**How to complete this task**
Return every line of the records that includes the string "into".

+++ Listed records

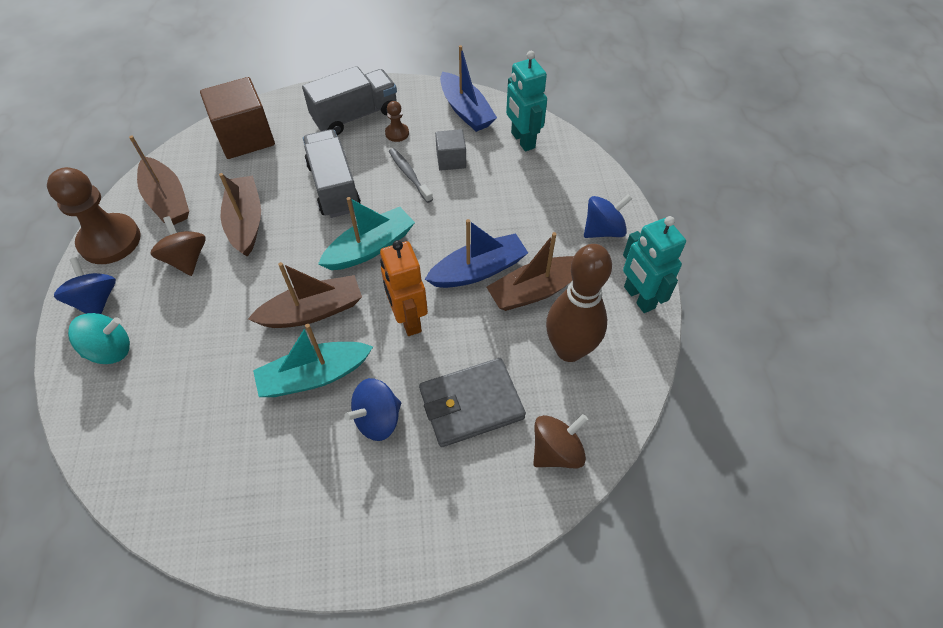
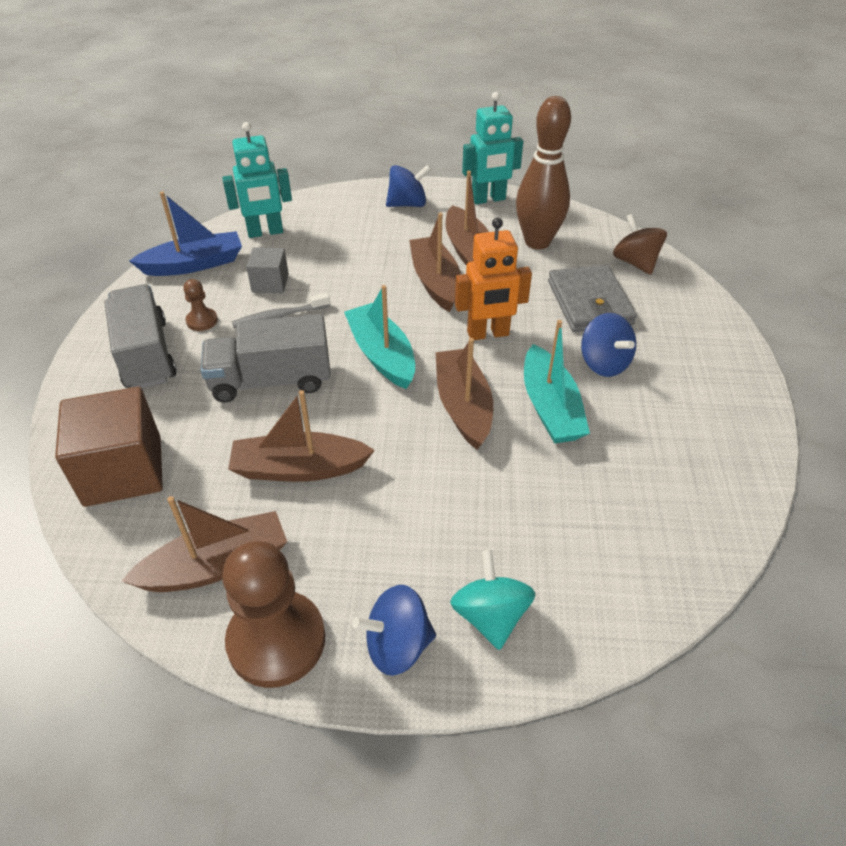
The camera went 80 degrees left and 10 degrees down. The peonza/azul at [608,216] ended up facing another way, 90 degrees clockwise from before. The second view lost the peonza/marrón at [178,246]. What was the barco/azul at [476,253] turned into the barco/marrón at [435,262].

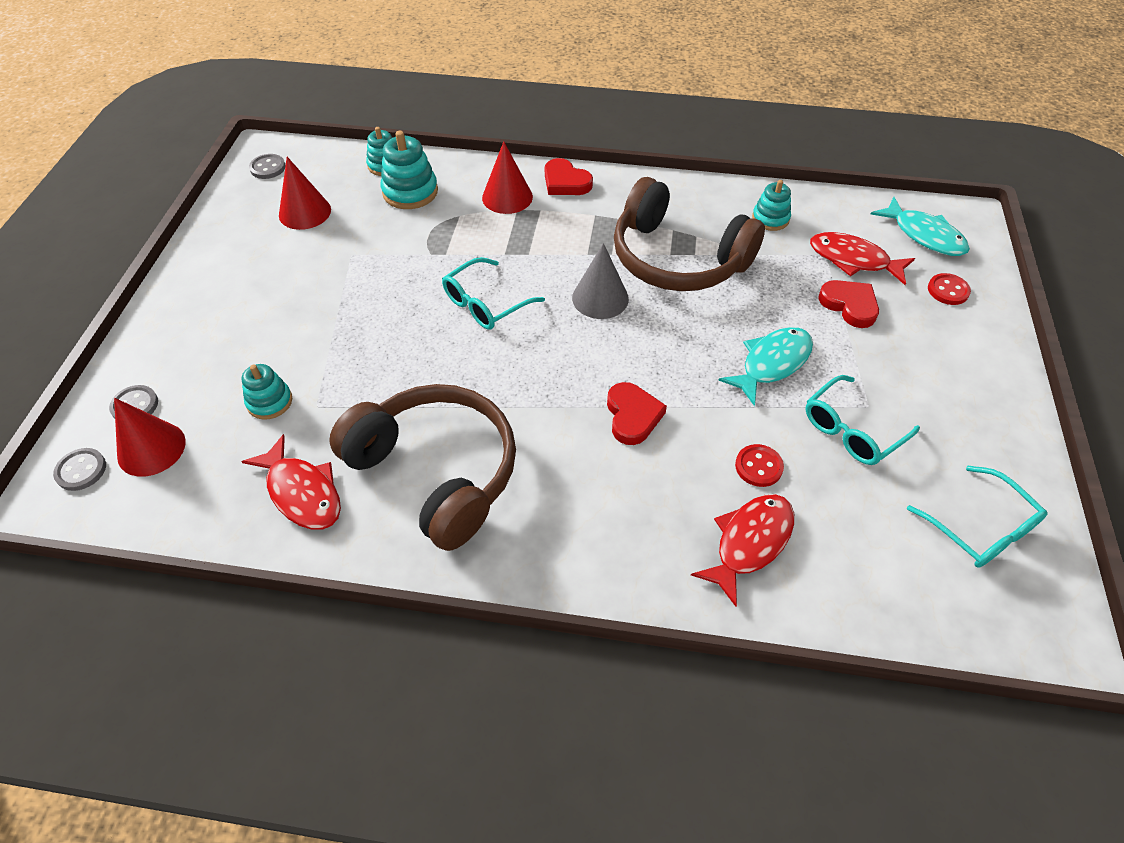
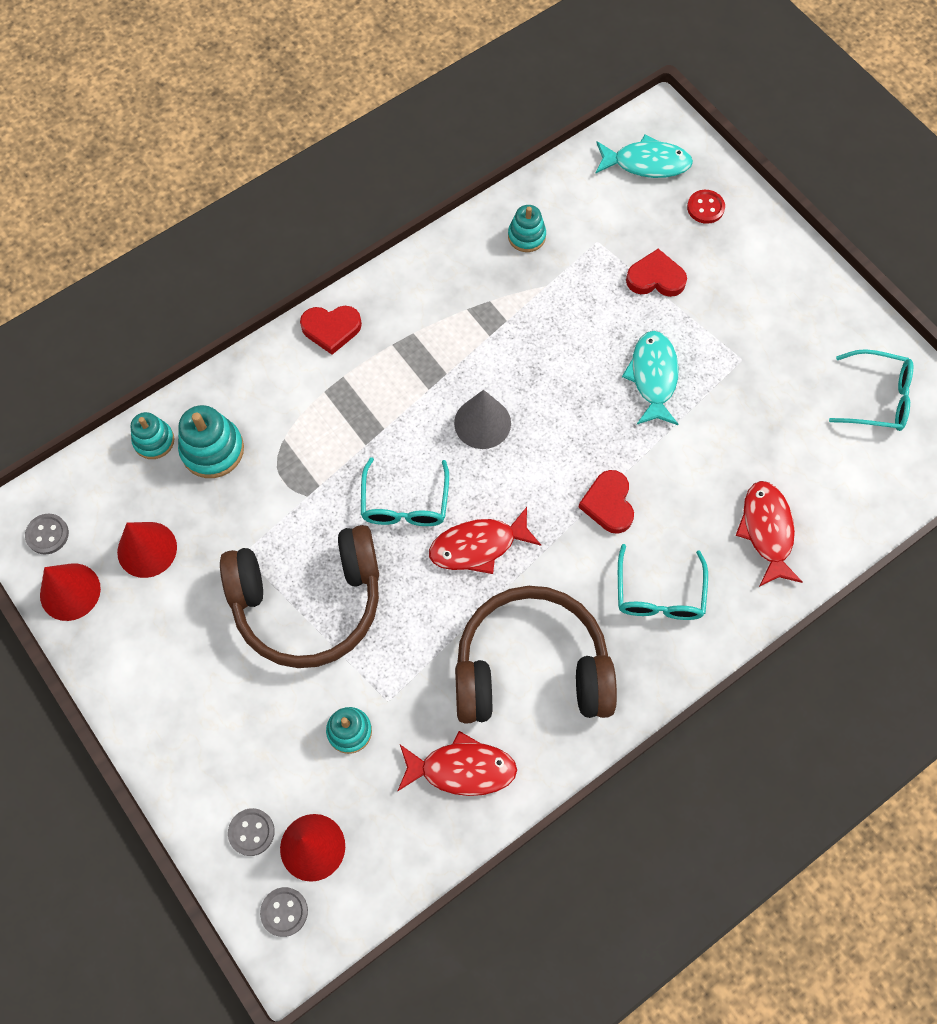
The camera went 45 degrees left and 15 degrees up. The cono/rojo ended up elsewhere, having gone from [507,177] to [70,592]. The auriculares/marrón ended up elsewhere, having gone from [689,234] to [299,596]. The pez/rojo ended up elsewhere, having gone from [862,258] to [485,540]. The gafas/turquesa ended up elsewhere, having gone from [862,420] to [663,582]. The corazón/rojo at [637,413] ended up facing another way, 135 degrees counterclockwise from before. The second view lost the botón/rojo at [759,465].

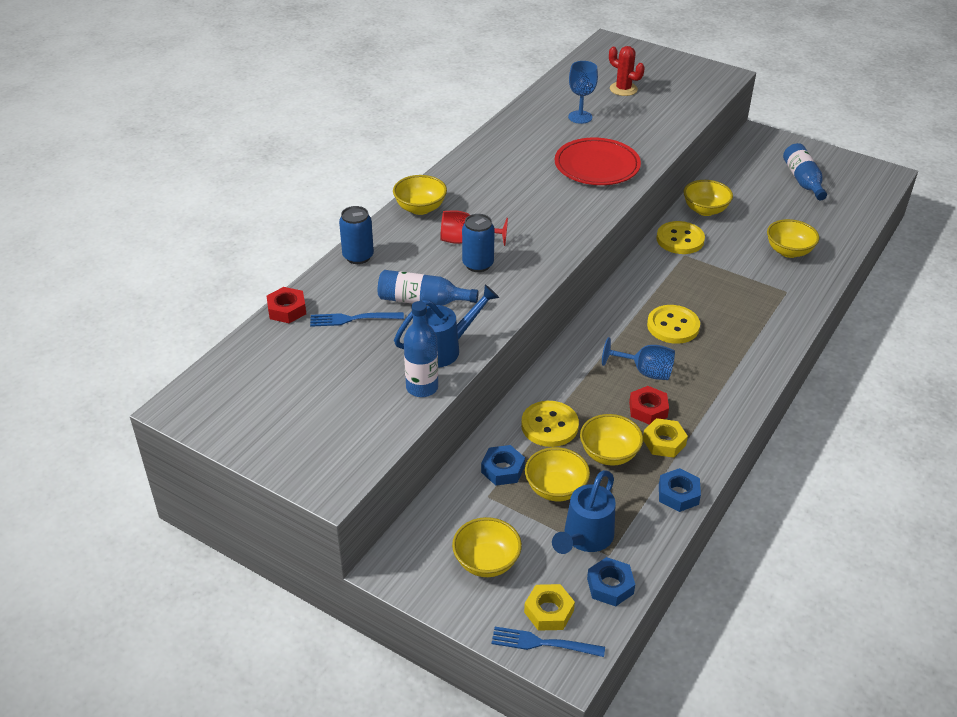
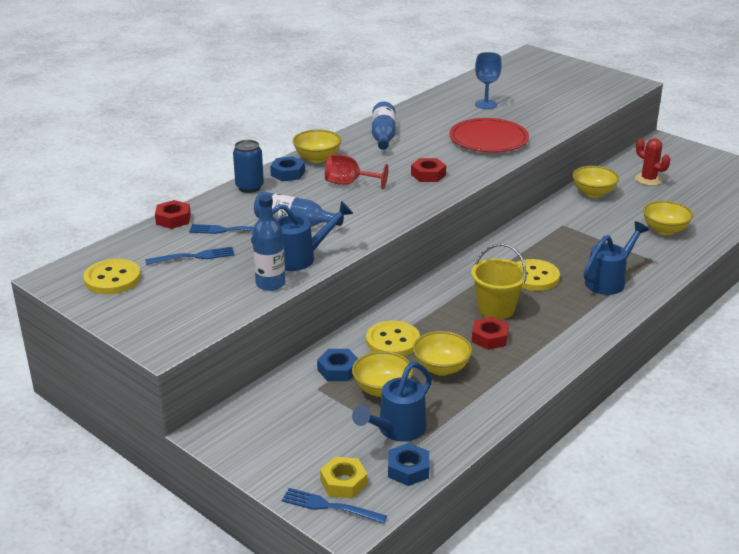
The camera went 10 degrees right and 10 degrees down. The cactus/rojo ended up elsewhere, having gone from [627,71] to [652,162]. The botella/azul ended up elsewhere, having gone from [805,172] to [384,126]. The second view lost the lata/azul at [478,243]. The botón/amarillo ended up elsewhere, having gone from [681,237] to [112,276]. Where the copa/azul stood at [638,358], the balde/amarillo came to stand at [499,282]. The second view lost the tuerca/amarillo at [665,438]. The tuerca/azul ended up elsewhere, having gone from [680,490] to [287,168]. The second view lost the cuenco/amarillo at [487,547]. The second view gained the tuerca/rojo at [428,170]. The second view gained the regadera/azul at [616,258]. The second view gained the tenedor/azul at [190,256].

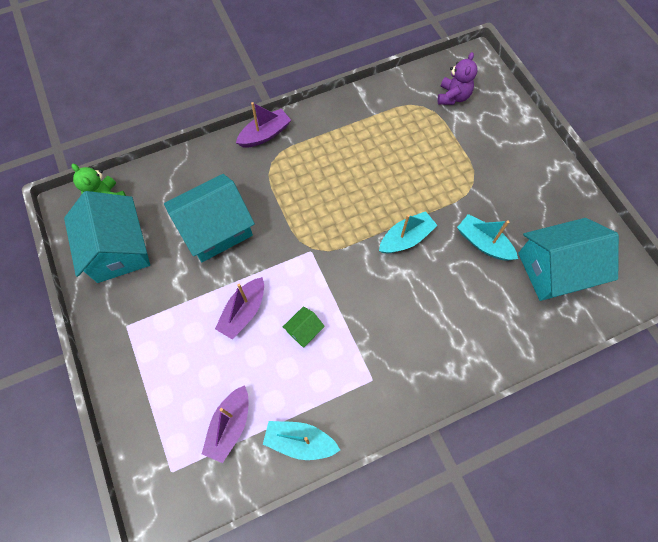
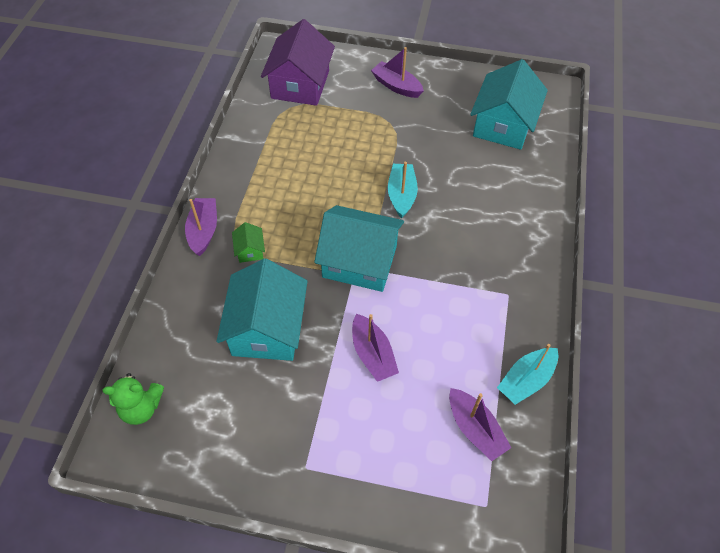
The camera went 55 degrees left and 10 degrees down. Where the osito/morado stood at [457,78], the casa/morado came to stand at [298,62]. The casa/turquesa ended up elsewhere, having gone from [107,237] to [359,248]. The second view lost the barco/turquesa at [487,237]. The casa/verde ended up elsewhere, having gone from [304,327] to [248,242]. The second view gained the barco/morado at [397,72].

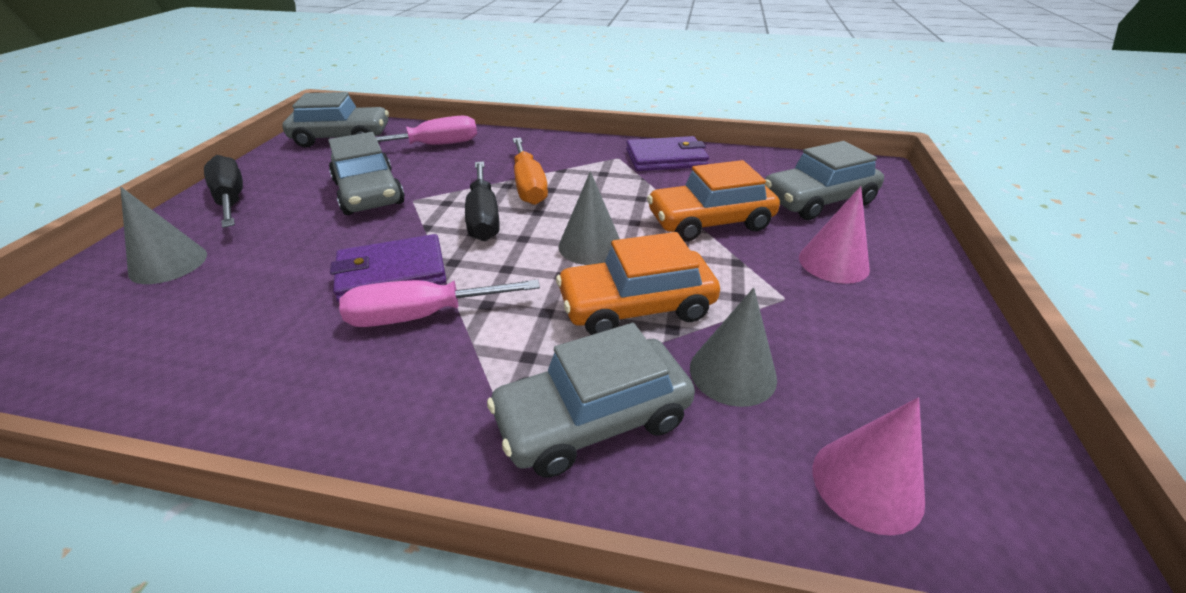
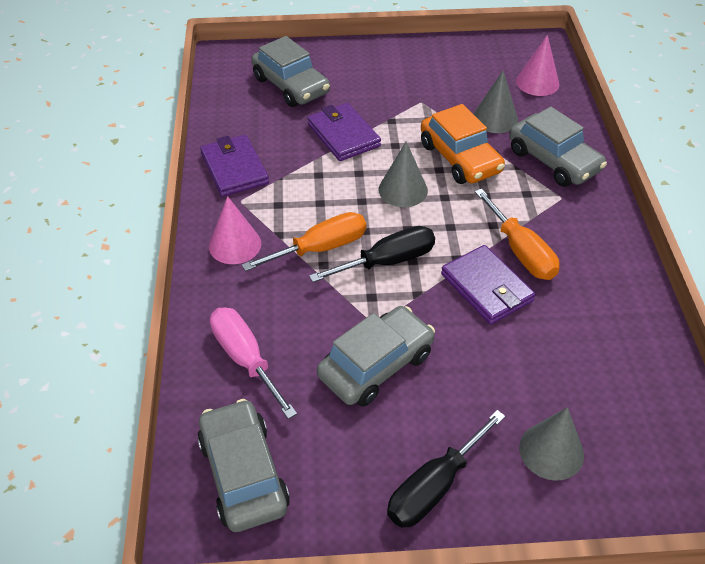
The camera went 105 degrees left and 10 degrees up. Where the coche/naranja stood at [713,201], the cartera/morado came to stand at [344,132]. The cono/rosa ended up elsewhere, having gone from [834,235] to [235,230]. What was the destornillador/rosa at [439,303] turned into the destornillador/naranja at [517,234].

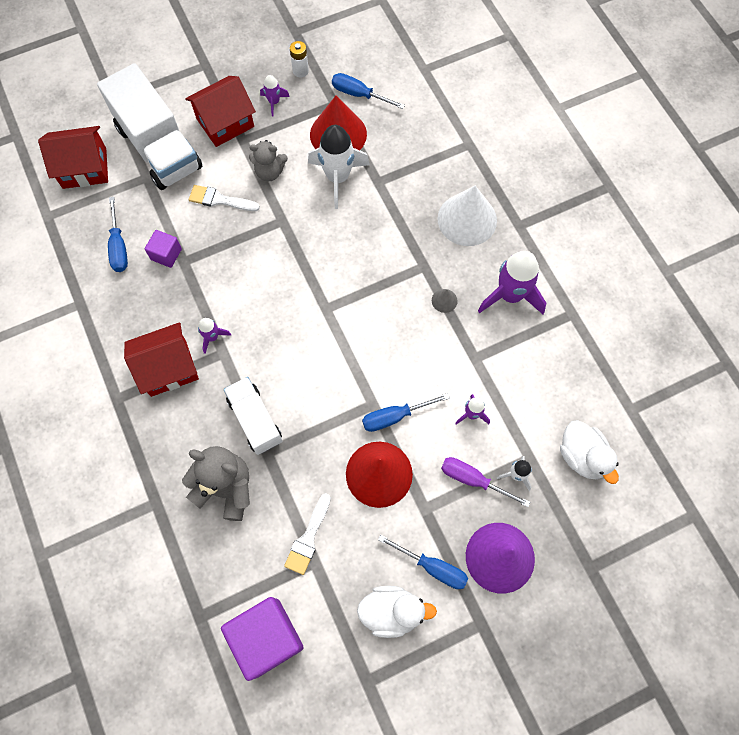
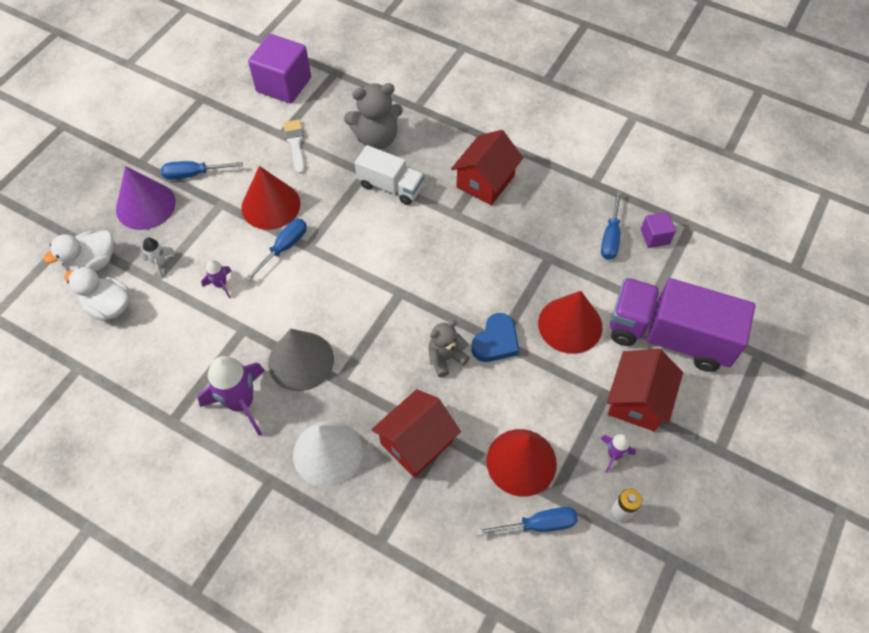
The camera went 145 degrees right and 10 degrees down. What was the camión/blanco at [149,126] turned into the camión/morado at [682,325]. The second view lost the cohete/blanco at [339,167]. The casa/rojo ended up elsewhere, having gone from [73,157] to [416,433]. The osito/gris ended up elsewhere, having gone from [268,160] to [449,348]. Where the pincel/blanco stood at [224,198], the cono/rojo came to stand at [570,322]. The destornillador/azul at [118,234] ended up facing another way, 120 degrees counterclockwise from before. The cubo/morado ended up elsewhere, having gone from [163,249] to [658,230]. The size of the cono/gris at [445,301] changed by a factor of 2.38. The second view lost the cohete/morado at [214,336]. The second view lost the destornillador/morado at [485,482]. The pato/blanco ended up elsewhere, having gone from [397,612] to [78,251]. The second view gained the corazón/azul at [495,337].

++++++

**Reply to the task**
The camera went 80 degrees left and 10 degrees down. The peonza/azul at [608,216] ended up facing another way, 90 degrees clockwise from before. The second view lost the peonza/marrón at [178,246]. What was the barco/azul at [476,253] turned into the barco/marrón at [435,262].
The camera went 105 degrees left and 10 degrees up. Where the coche/naranja stood at [713,201], the cartera/morado came to stand at [344,132]. The cono/rosa ended up elsewhere, having gone from [834,235] to [235,230]. What was the destornillador/rosa at [439,303] turned into the destornillador/naranja at [517,234].
The camera went 145 degrees right and 10 degrees down. What was the camión/blanco at [149,126] turned into the camión/morado at [682,325]. The second view lost the cohete/blanco at [339,167]. The casa/rojo ended up elsewhere, having gone from [73,157] to [416,433]. The osito/gris ended up elsewhere, having gone from [268,160] to [449,348]. Where the pincel/blanco stood at [224,198], the cono/rojo came to stand at [570,322]. The destornillador/azul at [118,234] ended up facing another way, 120 degrees counterclockwise from before. The cubo/morado ended up elsewhere, having gone from [163,249] to [658,230]. The size of the cono/gris at [445,301] changed by a factor of 2.38. The second view lost the cohete/morado at [214,336]. The second view lost the destornillador/morado at [485,482]. The pato/blanco ended up elsewhere, having gone from [397,612] to [78,251]. The second view gained the corazón/azul at [495,337].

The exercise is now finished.